ABOUT THIS TASK:
Search the data below for the string "yellow" and copy all lines where it shows up.

COLLECTED DATA:

┏━━

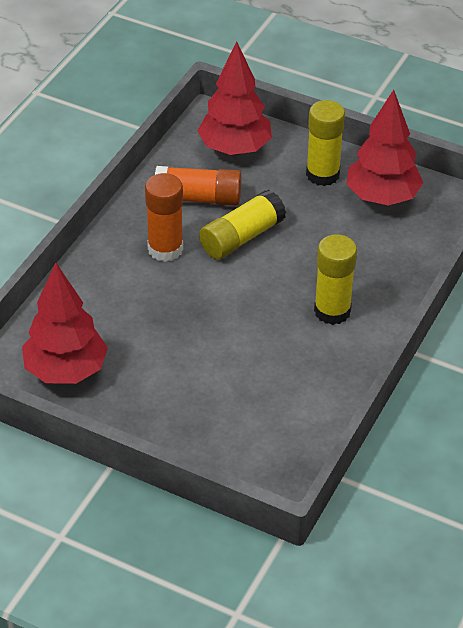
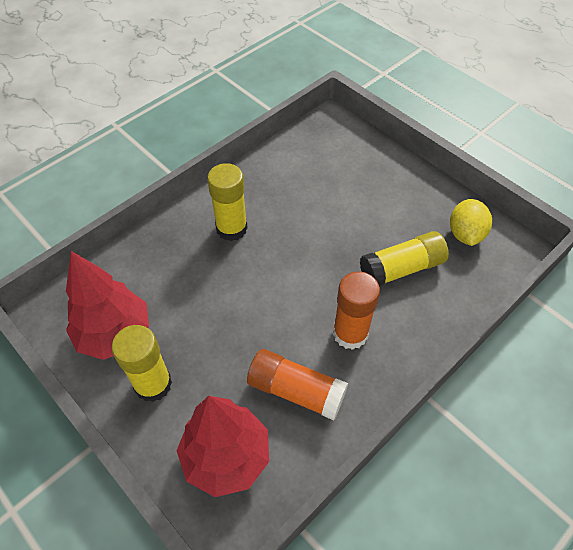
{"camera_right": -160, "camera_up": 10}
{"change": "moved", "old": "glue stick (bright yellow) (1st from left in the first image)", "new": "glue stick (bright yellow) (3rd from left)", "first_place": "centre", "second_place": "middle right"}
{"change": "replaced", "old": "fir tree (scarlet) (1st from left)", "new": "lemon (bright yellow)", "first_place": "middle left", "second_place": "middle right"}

┗━━

RESULT OF THIS TASK:
{"change": "moved", "old": "glue stick (bright yellow) (1st from left in the first image)", "new": "glue stick (bright yellow) (3rd from left)", "first_place": "centre", "second_place": "middle right"}
{"change": "replaced", "old": "fir tree (scarlet) (1st from left)", "new": "lemon (bright yellow)", "first_place": "middle left", "second_place": "middle right"}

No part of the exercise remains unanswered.